What you should do
In the records that follow, the lines from the one containing "Letters: [369,265,428,312] ->" to the one containing "Weathers: [415,654,466,693] ->", inclusive, are to be given again exactly.

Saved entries
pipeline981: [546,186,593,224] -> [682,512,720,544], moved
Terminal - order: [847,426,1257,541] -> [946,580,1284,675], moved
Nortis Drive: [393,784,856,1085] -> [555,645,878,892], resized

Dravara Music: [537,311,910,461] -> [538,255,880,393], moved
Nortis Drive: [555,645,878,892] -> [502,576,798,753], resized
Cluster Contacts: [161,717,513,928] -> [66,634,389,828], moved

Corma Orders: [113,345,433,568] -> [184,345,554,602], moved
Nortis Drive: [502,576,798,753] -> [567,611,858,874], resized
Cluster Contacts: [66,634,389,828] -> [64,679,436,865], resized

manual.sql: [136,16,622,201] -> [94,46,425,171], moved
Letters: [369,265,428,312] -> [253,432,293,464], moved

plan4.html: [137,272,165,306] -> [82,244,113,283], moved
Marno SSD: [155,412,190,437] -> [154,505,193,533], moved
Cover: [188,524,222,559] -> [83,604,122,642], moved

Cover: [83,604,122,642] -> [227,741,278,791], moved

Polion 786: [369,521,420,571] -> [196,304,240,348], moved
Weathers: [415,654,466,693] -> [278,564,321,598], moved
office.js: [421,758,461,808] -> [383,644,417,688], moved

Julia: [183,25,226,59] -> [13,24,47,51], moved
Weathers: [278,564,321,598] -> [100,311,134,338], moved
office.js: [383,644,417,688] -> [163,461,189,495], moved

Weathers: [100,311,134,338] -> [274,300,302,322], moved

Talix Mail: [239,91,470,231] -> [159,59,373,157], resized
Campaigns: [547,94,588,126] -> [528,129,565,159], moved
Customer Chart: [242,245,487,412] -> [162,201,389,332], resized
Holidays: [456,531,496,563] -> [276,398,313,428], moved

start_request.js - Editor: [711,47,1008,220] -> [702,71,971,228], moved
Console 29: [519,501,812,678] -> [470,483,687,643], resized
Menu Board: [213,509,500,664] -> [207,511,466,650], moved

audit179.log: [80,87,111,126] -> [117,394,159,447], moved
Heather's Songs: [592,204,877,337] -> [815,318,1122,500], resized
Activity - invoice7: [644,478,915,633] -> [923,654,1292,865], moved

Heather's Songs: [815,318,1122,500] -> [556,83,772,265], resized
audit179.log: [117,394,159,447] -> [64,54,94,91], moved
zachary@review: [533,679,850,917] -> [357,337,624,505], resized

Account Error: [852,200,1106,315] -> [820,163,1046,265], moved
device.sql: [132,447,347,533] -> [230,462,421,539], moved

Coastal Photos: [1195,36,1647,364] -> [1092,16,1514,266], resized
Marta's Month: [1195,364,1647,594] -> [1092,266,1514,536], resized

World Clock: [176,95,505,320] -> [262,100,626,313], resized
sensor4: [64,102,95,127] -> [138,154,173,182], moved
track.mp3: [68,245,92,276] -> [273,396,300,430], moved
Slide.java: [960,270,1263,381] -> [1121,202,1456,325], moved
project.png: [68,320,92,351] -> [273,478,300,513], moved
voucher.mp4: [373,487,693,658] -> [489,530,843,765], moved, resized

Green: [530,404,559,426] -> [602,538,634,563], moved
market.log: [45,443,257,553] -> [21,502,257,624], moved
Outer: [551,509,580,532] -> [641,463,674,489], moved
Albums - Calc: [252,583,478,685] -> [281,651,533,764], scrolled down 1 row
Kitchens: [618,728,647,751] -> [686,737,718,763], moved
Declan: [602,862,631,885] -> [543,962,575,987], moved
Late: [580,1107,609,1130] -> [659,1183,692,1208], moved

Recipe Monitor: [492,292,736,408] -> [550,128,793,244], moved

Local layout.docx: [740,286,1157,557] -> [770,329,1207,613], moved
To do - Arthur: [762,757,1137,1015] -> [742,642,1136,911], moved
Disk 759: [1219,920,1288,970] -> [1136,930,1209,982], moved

Exercise result
Letters: [369,265,428,312] -> [253,432,293,464], moved

plan4.html: [137,272,165,306] -> [82,244,113,283], moved
Marno SSD: [155,412,190,437] -> [154,505,193,533], moved
Cover: [188,524,222,559] -> [83,604,122,642], moved

Cover: [83,604,122,642] -> [227,741,278,791], moved

Polion 786: [369,521,420,571] -> [196,304,240,348], moved
Weathers: [415,654,466,693] -> [278,564,321,598], moved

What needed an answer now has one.